▶ [Task to carry out]:
Pick out each line below that contains the string "time", and copy those lines. Case counts.

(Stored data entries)

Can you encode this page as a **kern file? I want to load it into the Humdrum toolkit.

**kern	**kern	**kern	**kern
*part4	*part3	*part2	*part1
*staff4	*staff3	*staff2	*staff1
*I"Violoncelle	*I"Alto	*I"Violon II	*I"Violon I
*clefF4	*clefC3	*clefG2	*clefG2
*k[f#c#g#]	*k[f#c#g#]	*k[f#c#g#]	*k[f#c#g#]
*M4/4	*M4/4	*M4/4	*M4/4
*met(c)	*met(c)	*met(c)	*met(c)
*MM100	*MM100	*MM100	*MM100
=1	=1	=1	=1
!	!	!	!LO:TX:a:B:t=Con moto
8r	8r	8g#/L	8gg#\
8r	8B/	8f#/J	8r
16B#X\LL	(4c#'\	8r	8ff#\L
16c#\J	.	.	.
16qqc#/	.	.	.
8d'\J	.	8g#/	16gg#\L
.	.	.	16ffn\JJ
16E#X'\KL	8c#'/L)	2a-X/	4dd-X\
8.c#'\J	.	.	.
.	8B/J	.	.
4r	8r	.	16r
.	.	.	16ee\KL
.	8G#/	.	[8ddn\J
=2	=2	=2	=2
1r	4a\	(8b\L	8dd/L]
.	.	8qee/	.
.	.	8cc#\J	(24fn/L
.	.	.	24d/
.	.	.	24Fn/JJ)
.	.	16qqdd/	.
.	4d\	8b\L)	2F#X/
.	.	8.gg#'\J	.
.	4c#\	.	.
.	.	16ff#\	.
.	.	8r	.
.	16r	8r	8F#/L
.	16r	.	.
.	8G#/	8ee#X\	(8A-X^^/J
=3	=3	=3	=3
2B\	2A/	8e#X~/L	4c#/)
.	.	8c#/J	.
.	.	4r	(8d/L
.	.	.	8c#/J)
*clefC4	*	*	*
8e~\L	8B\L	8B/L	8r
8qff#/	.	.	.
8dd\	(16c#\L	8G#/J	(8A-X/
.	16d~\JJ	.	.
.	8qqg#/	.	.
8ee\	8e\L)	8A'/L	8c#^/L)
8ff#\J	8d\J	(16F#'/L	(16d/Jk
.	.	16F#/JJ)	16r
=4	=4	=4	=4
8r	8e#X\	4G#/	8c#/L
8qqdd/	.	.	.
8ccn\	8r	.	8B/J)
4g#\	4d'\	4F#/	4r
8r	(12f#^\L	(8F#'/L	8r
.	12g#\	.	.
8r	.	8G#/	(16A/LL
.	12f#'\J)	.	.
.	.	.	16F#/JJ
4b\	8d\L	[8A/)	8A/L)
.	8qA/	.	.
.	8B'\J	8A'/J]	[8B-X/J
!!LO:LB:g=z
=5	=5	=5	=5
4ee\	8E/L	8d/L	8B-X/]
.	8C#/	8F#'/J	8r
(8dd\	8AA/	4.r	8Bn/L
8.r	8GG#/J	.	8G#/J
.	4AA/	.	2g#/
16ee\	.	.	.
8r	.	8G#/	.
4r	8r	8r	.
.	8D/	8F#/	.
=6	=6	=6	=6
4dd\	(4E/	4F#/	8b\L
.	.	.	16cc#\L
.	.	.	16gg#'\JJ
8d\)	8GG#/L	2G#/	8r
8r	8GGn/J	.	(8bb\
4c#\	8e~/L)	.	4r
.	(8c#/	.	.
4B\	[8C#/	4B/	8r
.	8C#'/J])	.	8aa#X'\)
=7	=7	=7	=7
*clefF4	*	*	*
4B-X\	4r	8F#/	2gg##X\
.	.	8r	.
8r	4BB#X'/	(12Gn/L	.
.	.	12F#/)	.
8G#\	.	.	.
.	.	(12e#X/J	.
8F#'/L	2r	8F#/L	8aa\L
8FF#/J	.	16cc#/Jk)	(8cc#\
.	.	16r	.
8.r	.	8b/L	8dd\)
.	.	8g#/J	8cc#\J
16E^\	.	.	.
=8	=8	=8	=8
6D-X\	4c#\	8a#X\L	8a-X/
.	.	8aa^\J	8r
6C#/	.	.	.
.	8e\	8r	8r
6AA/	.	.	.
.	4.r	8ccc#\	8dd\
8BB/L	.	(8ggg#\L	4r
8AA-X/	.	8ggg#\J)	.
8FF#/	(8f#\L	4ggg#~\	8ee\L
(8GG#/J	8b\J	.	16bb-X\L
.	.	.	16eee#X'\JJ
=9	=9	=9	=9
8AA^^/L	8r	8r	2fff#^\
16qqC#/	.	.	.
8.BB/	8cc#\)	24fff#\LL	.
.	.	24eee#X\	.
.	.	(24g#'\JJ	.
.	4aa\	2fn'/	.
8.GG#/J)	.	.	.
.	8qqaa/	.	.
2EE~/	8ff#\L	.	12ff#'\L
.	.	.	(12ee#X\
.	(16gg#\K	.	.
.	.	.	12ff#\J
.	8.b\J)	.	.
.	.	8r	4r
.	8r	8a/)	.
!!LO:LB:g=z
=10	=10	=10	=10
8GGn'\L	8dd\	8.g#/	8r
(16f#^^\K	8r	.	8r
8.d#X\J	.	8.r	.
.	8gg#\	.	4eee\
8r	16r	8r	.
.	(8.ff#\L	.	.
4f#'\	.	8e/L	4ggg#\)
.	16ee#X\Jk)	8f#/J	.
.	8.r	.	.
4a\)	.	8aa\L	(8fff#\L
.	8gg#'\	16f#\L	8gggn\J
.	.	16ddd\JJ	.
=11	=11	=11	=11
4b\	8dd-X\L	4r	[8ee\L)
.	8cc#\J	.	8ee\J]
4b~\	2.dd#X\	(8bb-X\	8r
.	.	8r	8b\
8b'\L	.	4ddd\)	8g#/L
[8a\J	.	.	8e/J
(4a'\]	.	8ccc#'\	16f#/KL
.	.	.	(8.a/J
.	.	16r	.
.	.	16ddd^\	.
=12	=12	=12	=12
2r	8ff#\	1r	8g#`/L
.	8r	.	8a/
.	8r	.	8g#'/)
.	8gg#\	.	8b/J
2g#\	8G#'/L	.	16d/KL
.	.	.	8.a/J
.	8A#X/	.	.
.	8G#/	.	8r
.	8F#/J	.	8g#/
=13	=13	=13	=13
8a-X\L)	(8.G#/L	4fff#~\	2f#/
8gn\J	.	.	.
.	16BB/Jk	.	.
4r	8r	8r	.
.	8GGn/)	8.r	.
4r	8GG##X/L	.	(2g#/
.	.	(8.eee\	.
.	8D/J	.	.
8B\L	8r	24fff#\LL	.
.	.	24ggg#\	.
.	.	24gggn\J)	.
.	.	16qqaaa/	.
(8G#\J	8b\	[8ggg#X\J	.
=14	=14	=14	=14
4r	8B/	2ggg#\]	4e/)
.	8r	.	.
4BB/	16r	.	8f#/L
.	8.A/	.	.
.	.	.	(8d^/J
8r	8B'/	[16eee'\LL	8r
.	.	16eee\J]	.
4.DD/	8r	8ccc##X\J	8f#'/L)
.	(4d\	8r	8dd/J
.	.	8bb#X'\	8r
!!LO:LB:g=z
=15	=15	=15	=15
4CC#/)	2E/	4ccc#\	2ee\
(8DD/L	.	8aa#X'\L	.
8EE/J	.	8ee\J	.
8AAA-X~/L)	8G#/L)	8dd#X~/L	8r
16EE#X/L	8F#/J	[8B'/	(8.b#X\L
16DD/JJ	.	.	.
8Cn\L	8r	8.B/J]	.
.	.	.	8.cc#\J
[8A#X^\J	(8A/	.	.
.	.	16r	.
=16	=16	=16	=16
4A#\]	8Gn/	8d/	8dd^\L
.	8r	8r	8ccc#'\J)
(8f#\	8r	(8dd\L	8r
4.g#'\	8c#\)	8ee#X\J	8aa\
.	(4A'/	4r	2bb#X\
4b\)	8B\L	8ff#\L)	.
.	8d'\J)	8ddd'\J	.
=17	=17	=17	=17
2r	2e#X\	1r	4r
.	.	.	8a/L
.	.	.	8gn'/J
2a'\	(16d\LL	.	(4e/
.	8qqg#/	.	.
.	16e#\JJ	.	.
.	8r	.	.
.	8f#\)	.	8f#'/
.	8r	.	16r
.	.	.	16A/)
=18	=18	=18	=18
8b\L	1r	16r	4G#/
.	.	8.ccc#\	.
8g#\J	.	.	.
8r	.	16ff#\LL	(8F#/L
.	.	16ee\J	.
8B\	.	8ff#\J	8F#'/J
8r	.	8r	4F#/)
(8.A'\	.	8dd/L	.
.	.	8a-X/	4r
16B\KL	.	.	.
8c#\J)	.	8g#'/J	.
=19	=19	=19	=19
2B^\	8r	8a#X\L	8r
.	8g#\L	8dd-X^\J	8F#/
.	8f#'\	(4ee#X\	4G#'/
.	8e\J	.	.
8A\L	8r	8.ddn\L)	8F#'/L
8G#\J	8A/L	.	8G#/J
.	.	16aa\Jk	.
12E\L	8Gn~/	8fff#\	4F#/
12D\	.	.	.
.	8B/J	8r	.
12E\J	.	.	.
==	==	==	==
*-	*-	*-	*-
==
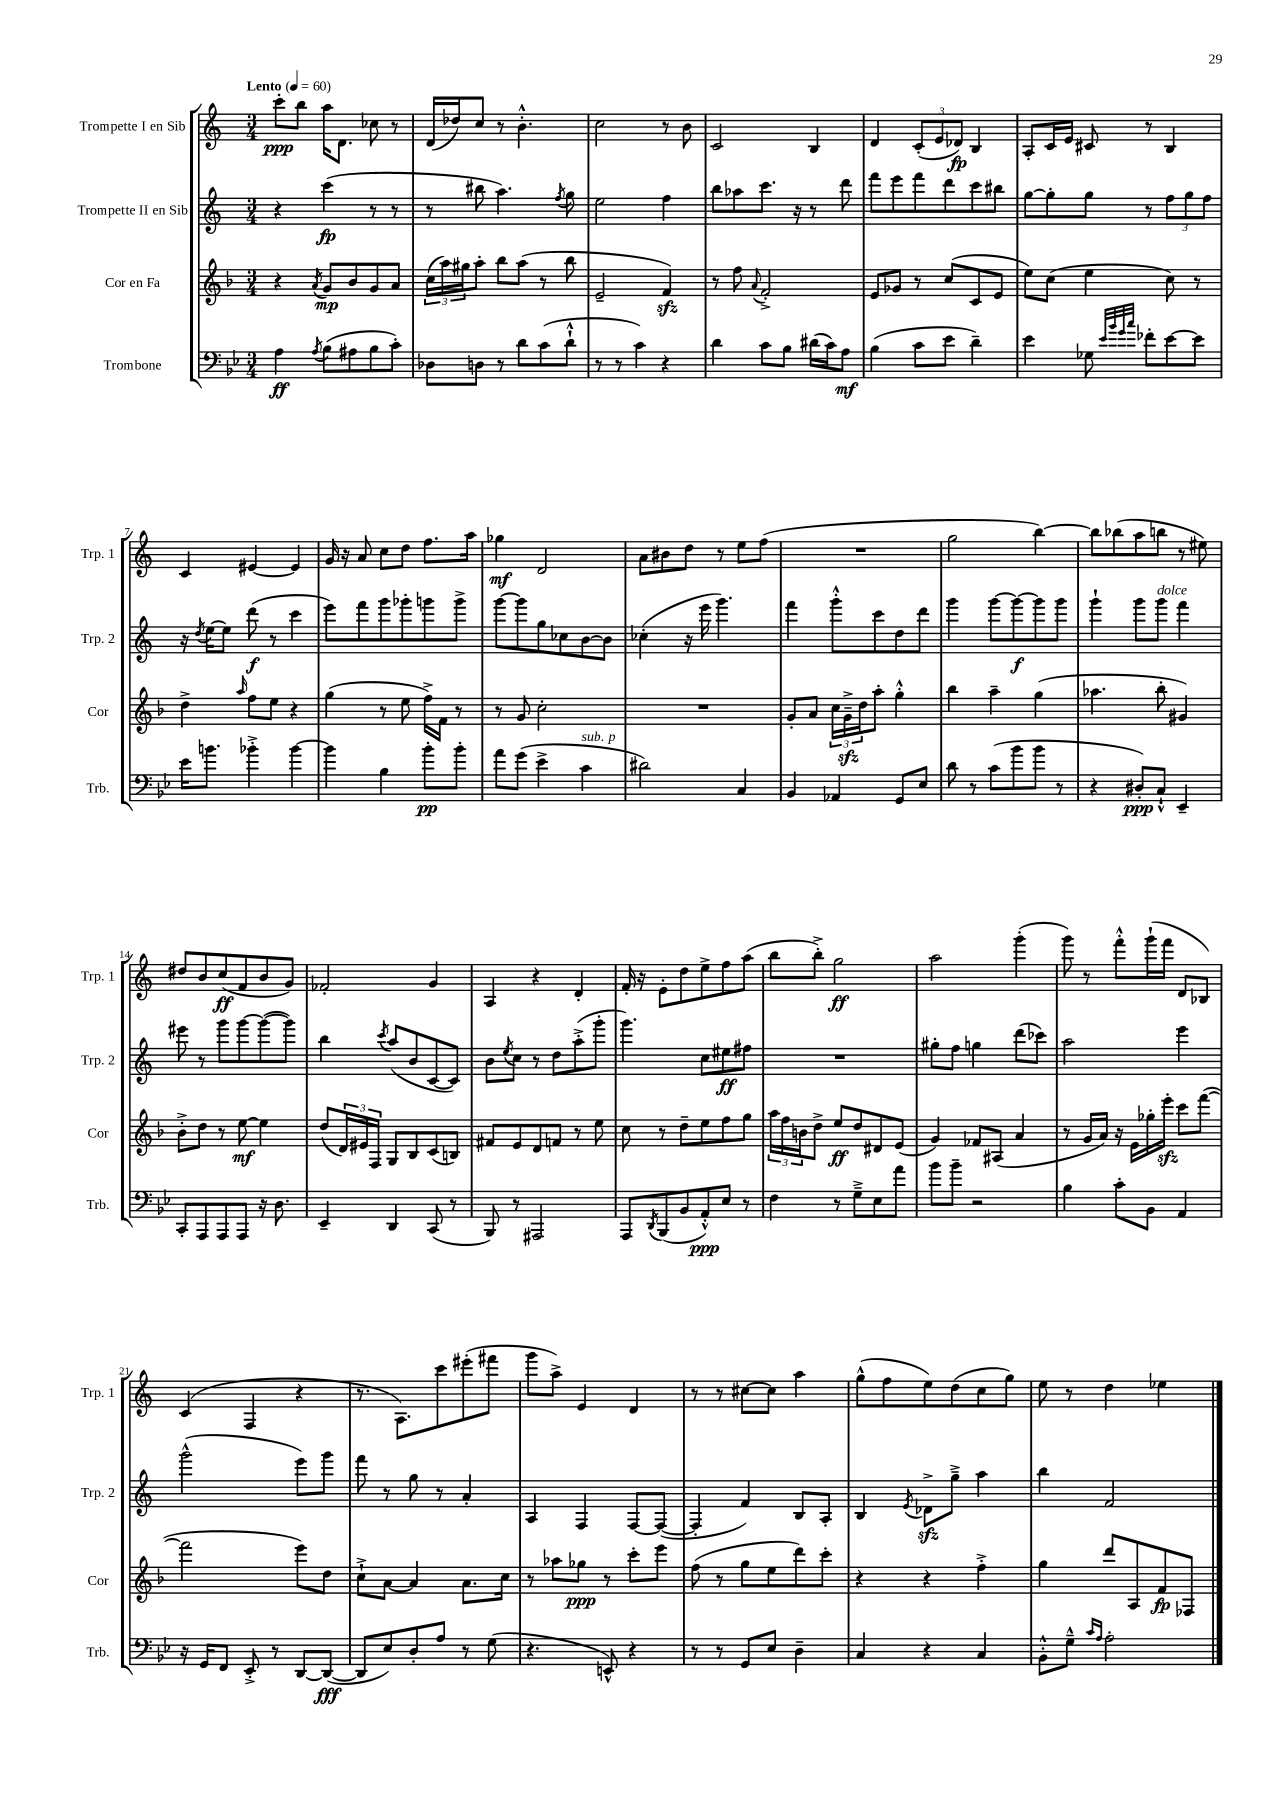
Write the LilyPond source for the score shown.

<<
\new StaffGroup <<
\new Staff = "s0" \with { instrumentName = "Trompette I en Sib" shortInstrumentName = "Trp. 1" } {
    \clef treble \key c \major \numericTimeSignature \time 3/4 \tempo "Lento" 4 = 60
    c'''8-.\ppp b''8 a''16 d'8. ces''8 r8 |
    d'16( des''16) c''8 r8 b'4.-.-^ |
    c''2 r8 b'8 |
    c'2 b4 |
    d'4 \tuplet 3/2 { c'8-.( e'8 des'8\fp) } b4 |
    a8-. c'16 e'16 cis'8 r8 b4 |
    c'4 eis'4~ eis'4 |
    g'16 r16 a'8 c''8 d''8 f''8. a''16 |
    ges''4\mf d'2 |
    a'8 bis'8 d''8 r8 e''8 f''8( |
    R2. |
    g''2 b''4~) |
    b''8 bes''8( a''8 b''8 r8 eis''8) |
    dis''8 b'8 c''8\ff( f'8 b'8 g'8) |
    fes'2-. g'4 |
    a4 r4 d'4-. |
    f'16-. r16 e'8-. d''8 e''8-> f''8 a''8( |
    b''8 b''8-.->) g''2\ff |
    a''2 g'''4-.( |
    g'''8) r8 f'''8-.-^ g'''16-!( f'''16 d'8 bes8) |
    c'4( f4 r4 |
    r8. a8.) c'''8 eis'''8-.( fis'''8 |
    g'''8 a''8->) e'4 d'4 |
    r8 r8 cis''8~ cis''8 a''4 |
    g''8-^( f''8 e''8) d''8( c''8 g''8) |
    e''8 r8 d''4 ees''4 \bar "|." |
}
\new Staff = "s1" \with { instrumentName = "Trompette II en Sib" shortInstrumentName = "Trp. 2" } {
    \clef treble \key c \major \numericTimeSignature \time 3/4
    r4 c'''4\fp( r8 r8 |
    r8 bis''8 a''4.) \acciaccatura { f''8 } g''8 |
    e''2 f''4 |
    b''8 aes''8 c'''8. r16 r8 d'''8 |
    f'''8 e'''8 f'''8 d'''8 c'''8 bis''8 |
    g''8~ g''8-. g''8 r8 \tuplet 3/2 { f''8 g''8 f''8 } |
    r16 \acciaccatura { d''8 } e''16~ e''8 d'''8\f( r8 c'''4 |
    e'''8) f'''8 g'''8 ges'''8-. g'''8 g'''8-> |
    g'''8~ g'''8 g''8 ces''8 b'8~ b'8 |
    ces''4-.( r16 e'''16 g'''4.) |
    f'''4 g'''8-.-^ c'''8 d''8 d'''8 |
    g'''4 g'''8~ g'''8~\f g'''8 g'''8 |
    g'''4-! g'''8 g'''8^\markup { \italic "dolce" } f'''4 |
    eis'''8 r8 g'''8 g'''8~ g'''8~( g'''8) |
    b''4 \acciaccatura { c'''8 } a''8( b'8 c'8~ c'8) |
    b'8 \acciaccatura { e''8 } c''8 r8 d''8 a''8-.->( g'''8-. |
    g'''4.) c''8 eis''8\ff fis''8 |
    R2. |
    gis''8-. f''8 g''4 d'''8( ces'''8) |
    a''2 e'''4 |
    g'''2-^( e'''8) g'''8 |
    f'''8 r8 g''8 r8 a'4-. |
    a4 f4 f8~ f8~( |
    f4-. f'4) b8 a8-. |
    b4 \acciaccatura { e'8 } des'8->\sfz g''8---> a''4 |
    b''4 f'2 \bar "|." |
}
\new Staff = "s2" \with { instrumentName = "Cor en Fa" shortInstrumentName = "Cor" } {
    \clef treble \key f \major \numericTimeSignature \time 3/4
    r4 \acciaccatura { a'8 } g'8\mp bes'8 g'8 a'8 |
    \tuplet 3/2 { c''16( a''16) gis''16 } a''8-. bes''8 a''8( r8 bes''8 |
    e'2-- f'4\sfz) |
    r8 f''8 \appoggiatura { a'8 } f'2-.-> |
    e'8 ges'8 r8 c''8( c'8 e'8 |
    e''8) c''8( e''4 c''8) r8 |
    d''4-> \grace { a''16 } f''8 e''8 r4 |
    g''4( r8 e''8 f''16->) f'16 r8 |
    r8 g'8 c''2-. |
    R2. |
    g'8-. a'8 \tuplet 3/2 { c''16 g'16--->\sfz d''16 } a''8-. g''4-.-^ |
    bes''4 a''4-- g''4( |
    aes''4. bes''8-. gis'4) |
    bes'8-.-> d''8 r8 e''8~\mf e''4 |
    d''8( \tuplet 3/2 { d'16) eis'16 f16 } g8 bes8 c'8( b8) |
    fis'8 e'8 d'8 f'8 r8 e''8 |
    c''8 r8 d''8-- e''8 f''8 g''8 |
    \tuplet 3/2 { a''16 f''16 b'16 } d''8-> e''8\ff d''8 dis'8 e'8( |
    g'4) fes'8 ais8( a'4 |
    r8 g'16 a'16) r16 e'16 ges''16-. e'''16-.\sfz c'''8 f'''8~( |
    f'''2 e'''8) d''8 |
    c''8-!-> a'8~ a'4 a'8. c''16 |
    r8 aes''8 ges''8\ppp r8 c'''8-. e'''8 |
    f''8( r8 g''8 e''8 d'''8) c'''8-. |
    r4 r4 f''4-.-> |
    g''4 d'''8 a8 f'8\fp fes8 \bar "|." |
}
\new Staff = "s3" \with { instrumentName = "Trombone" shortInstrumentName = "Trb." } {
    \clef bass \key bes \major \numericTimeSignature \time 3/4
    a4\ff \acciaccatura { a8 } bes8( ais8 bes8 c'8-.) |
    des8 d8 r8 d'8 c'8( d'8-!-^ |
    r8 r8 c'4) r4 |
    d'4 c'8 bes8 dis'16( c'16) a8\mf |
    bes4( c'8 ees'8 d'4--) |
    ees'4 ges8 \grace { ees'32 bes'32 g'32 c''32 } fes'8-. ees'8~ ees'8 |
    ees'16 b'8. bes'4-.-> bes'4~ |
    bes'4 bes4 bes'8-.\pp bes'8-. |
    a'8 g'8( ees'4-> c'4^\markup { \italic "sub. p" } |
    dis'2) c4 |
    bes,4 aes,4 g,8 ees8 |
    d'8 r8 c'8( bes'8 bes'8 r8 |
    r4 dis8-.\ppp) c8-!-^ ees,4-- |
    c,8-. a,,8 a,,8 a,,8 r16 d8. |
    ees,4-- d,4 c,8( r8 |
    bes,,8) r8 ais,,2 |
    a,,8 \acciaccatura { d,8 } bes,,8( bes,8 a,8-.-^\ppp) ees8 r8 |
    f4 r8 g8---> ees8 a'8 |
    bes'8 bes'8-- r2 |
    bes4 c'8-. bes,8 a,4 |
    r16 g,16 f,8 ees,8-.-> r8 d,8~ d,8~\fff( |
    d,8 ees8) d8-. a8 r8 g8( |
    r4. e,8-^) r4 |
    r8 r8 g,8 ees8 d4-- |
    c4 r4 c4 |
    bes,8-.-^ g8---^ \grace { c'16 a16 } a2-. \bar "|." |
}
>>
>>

▶ [Solution for this exercise]:
    \clef treble \key c \major \numericTimeSignature \time 3/4 \tempo "Lento" 4 = 60
    \clef treble \key c \major \numericTimeSignature \time 3/4
    \clef treble \key f \major \numericTimeSignature \time 3/4
    \clef bass \key bes \major \numericTimeSignature \time 3/4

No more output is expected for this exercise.